### TASK INSTRUCTIONS:
Copy, please, the line with "blue toothbrush: 2 -> 4" and each line that follows it through the end of the data below, exactly as given and without pictures.

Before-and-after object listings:
*****

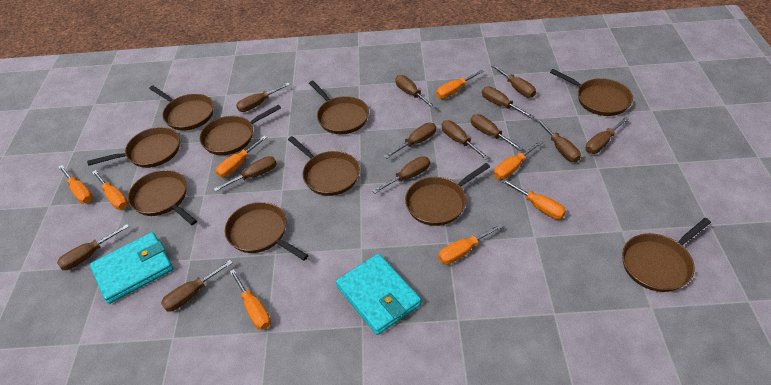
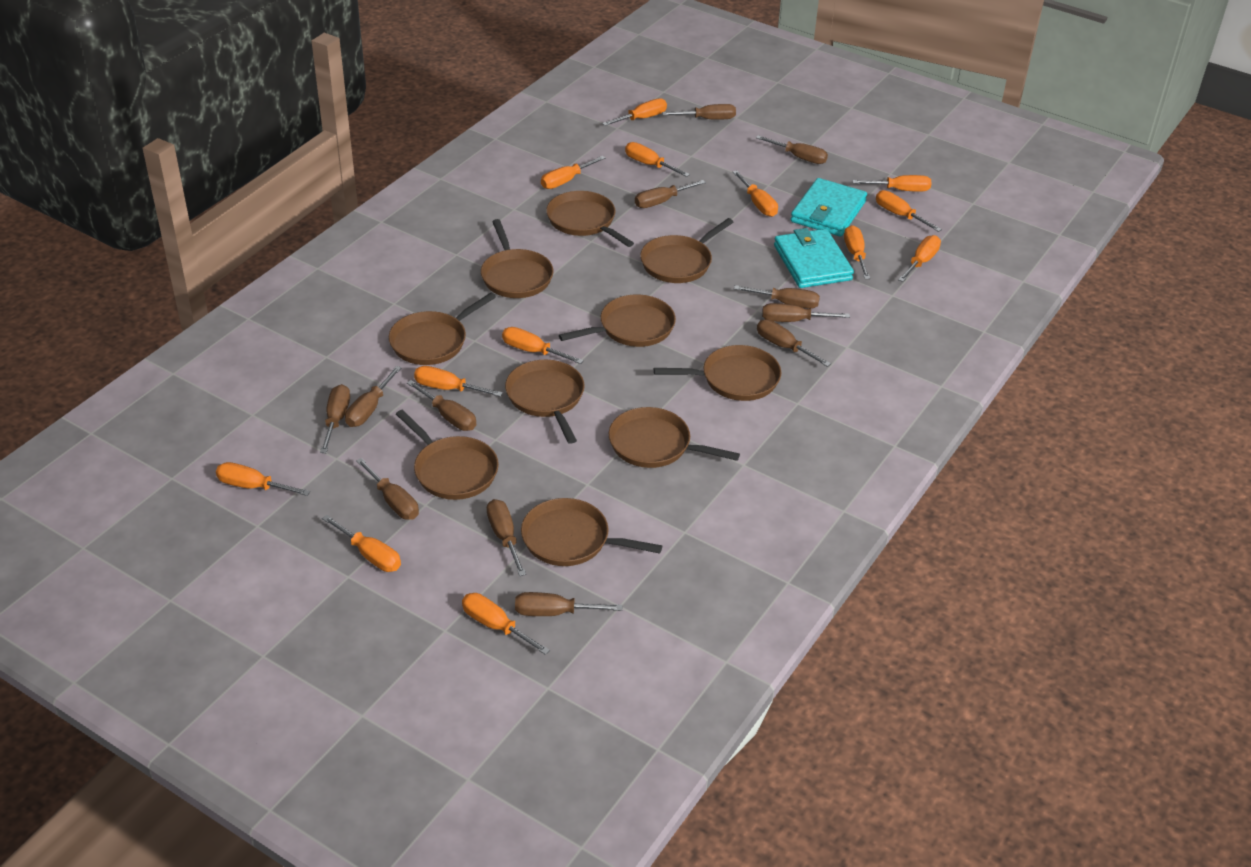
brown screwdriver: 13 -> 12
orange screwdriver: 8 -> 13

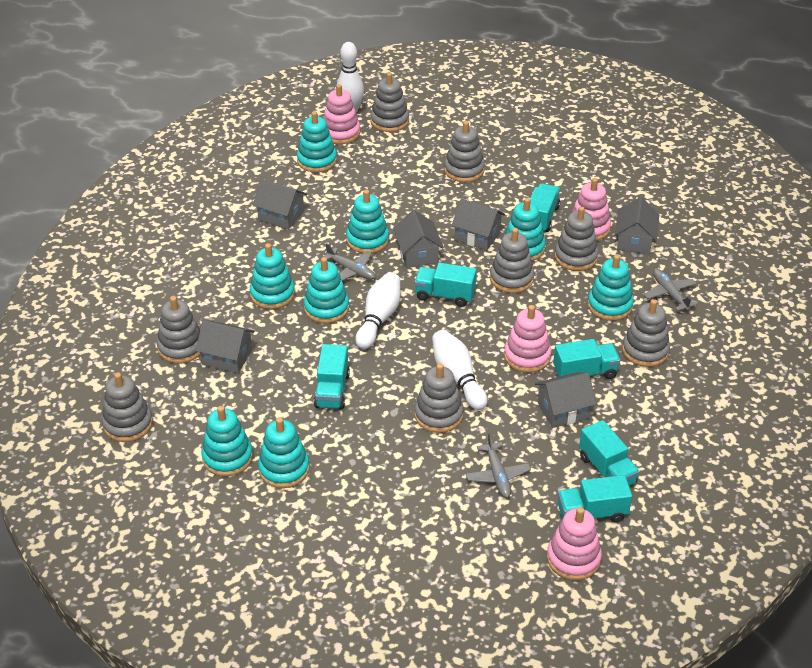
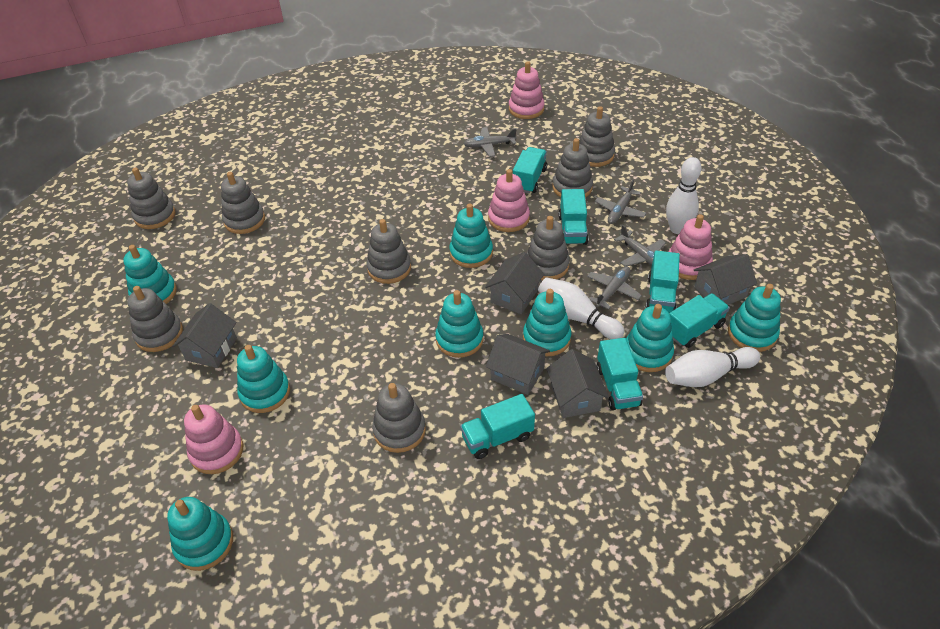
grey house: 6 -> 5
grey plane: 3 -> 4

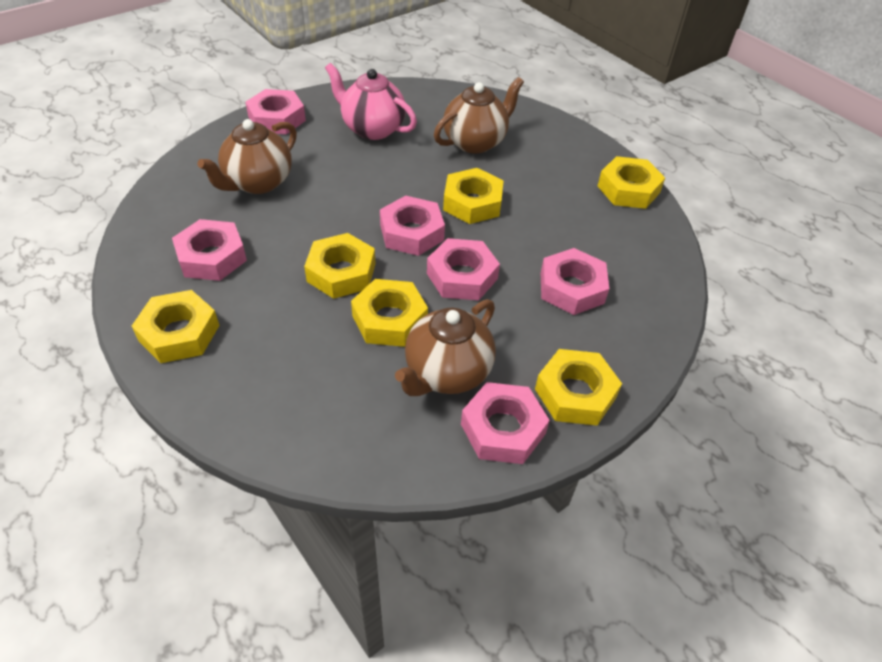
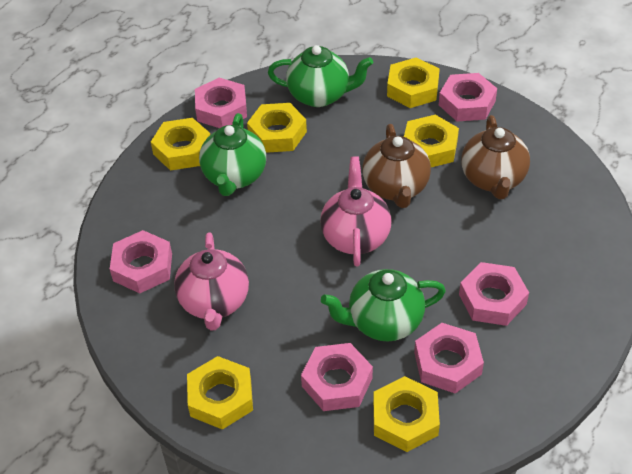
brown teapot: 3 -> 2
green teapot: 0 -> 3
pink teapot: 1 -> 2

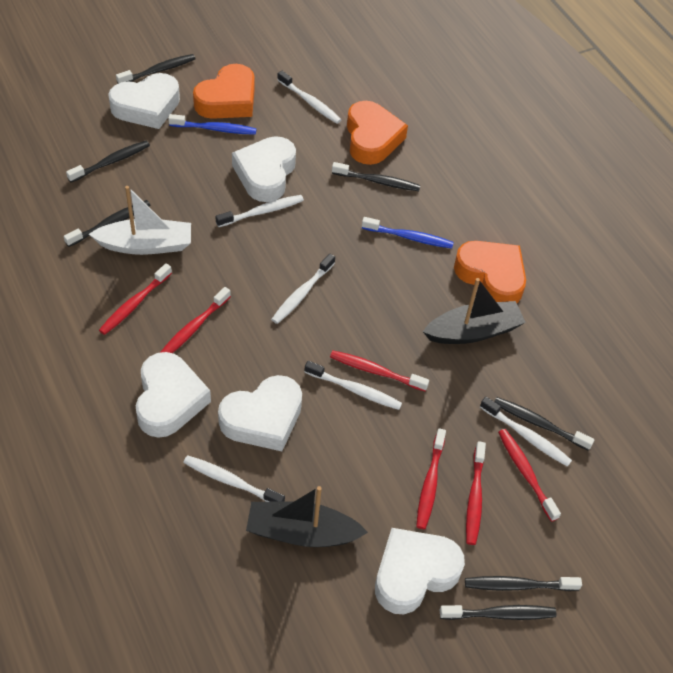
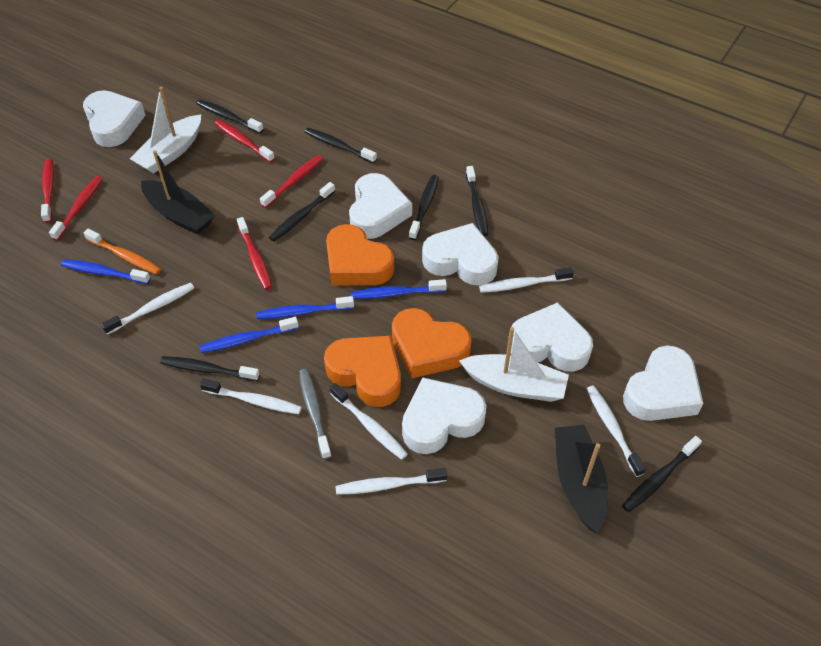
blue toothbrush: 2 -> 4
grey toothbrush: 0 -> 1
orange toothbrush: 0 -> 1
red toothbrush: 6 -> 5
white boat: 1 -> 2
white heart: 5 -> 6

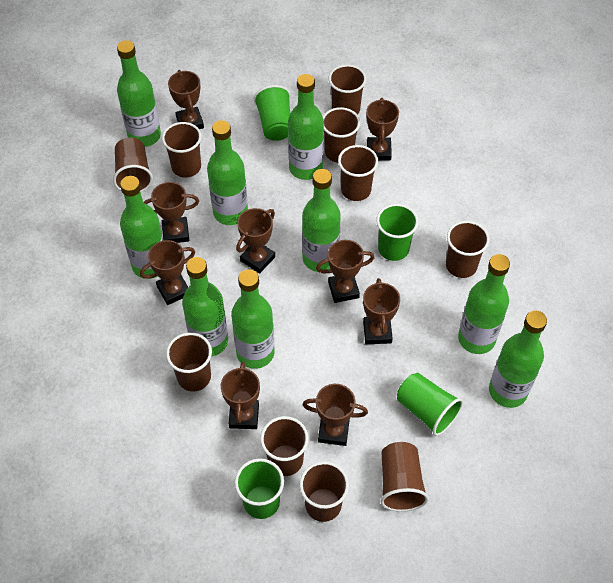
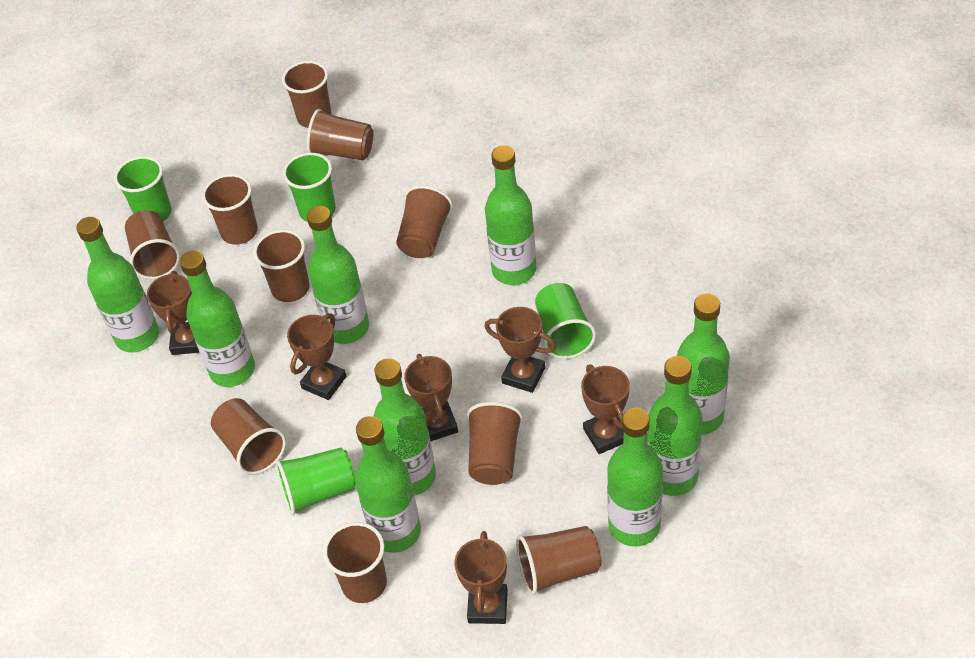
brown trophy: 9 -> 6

*****

### YOUR SOLUTION:
blue toothbrush: 2 -> 4
grey toothbrush: 0 -> 1
orange toothbrush: 0 -> 1
red toothbrush: 6 -> 5
white boat: 1 -> 2
white heart: 5 -> 6

brown trophy: 9 -> 6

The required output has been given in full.